Problem to solve:
With the material below, print exactly the lines between the line holding "C6: none -> 220pF (N001, N012)" and the line holding "D2: zener 18V", inclusive. Add nothing else.

Extracted material:
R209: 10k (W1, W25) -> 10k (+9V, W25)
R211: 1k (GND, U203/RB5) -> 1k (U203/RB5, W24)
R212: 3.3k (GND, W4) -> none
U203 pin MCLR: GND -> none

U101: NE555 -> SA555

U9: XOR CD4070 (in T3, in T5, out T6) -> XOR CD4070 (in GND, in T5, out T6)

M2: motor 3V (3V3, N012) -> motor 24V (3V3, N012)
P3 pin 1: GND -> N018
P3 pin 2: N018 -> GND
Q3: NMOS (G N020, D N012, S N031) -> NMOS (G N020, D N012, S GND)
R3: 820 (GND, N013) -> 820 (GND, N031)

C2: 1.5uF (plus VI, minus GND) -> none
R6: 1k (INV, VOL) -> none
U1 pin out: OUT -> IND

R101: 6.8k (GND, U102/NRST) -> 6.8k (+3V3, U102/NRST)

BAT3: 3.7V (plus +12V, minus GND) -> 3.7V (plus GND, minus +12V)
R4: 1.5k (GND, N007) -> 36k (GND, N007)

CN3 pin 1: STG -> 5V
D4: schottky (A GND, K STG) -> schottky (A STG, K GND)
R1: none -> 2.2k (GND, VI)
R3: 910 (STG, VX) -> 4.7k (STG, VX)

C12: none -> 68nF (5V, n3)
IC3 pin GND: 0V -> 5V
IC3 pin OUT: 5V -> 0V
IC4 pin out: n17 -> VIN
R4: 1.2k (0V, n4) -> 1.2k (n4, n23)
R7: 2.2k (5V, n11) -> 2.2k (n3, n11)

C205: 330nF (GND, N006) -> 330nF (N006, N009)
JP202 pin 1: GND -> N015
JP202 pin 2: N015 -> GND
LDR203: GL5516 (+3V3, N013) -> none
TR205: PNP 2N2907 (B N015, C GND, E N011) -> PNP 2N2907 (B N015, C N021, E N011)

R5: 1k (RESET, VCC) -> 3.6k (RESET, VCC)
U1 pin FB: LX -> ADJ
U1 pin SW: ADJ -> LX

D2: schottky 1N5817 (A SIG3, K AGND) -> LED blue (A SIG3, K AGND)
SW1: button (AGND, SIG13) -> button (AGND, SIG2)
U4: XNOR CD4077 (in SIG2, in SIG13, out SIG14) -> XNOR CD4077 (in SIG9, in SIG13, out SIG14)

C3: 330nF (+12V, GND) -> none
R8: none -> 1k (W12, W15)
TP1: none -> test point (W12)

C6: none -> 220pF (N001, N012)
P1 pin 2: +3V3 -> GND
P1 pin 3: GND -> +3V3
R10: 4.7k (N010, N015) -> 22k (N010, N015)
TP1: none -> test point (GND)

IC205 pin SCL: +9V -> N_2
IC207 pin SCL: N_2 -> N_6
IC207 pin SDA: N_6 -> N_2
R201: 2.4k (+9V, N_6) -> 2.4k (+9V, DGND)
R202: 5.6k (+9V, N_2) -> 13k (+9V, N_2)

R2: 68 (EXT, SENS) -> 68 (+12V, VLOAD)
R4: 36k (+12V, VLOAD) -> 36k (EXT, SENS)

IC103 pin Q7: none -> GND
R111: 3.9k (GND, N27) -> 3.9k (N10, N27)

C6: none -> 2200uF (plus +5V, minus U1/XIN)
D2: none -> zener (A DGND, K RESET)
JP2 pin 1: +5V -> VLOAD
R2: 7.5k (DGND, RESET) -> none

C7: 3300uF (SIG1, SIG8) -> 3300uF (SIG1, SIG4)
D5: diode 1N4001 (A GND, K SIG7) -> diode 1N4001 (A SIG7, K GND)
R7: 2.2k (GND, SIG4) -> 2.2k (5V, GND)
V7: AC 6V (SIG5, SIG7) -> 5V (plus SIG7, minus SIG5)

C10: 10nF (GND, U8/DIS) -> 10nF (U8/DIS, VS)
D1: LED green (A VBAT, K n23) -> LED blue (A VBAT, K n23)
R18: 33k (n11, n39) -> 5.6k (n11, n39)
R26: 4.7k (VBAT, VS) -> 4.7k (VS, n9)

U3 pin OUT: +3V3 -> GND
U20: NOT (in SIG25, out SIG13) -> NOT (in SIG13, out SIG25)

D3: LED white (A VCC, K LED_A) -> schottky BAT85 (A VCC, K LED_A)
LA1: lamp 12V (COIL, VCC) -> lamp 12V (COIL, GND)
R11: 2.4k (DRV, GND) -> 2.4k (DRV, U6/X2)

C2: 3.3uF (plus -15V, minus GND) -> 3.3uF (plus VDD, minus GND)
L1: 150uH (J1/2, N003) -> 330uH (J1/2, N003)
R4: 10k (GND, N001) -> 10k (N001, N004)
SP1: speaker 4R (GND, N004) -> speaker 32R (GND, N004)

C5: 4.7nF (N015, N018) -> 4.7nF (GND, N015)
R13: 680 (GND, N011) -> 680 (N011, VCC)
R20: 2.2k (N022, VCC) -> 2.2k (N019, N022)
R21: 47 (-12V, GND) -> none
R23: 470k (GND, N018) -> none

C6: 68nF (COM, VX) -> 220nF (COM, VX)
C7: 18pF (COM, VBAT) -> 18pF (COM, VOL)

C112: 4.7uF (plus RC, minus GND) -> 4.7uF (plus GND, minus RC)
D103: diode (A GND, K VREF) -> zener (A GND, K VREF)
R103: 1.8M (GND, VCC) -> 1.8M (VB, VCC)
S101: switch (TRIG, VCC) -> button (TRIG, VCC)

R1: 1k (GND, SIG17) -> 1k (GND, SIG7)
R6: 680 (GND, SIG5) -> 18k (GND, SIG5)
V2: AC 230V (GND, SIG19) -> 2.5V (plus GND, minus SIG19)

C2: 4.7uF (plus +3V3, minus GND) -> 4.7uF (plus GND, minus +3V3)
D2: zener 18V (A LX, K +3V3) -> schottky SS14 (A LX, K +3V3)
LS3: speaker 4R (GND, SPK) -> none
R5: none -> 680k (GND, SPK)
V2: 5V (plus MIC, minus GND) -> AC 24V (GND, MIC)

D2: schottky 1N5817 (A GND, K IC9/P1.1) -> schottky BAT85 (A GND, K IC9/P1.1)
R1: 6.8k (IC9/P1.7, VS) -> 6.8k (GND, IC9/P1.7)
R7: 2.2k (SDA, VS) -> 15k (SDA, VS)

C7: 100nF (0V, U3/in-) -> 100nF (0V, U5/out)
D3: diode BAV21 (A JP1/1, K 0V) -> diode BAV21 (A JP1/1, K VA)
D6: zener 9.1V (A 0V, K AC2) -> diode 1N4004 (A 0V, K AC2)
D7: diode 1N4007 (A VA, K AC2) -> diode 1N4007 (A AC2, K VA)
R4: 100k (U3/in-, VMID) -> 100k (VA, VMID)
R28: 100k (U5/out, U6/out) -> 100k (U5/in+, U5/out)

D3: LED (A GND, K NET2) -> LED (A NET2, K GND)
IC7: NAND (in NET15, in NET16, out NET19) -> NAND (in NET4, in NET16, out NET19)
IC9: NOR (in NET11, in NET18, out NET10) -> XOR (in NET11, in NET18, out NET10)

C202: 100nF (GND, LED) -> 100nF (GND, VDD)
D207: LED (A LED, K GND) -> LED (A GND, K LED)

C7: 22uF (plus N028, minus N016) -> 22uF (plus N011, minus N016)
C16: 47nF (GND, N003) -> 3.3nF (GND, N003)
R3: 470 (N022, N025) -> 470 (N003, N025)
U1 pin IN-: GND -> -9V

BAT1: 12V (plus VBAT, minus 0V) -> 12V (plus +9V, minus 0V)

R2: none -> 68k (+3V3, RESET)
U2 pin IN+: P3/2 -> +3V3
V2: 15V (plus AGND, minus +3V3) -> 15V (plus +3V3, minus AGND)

Exercise response:
C6: none -> 220pF (N001, N012)
P1 pin 2: +3V3 -> GND
P1 pin 3: GND -> +3V3
R10: 4.7k (N010, N015) -> 22k (N010, N015)
TP1: none -> test point (GND)

IC205 pin SCL: +9V -> N_2
IC207 pin SCL: N_2 -> N_6
IC207 pin SDA: N_6 -> N_2
R201: 2.4k (+9V, N_6) -> 2.4k (+9V, DGND)
R202: 5.6k (+9V, N_2) -> 13k (+9V, N_2)

R2: 68 (EXT, SENS) -> 68 (+12V, VLOAD)
R4: 36k (+12V, VLOAD) -> 36k (EXT, SENS)

IC103 pin Q7: none -> GND
R111: 3.9k (GND, N27) -> 3.9k (N10, N27)

C6: none -> 2200uF (plus +5V, minus U1/XIN)
D2: none -> zener (A DGND, K RESET)
JP2 pin 1: +5V -> VLOAD
R2: 7.5k (DGND, RESET) -> none

C7: 3300uF (SIG1, SIG8) -> 3300uF (SIG1, SIG4)
D5: diode 1N4001 (A GND, K SIG7) -> diode 1N4001 (A SIG7, K GND)
R7: 2.2k (GND, SIG4) -> 2.2k (5V, GND)
V7: AC 6V (SIG5, SIG7) -> 5V (plus SIG7, minus SIG5)

C10: 10nF (GND, U8/DIS) -> 10nF (U8/DIS, VS)
D1: LED green (A VBAT, K n23) -> LED blue (A VBAT, K n23)
R18: 33k (n11, n39) -> 5.6k (n11, n39)
R26: 4.7k (VBAT, VS) -> 4.7k (VS, n9)

U3 pin OUT: +3V3 -> GND
U20: NOT (in SIG25, out SIG13) -> NOT (in SIG13, out SIG25)

D3: LED white (A VCC, K LED_A) -> schottky BAT85 (A VCC, K LED_A)
LA1: lamp 12V (COIL, VCC) -> lamp 12V (COIL, GND)
R11: 2.4k (DRV, GND) -> 2.4k (DRV, U6/X2)

C2: 3.3uF (plus -15V, minus GND) -> 3.3uF (plus VDD, minus GND)
L1: 150uH (J1/2, N003) -> 330uH (J1/2, N003)
R4: 10k (GND, N001) -> 10k (N001, N004)
SP1: speaker 4R (GND, N004) -> speaker 32R (GND, N004)

C5: 4.7nF (N015, N018) -> 4.7nF (GND, N015)
R13: 680 (GND, N011) -> 680 (N011, VCC)
R20: 2.2k (N022, VCC) -> 2.2k (N019, N022)
R21: 47 (-12V, GND) -> none
R23: 470k (GND, N018) -> none

C6: 68nF (COM, VX) -> 220nF (COM, VX)
C7: 18pF (COM, VBAT) -> 18pF (COM, VOL)

C112: 4.7uF (plus RC, minus GND) -> 4.7uF (plus GND, minus RC)
D103: diode (A GND, K VREF) -> zener (A GND, K VREF)
R103: 1.8M (GND, VCC) -> 1.8M (VB, VCC)
S101: switch (TRIG, VCC) -> button (TRIG, VCC)

R1: 1k (GND, SIG17) -> 1k (GND, SIG7)
R6: 680 (GND, SIG5) -> 18k (GND, SIG5)
V2: AC 230V (GND, SIG19) -> 2.5V (plus GND, minus SIG19)

C2: 4.7uF (plus +3V3, minus GND) -> 4.7uF (plus GND, minus +3V3)
D2: zener 18V (A LX, K +3V3) -> schottky SS14 (A LX, K +3V3)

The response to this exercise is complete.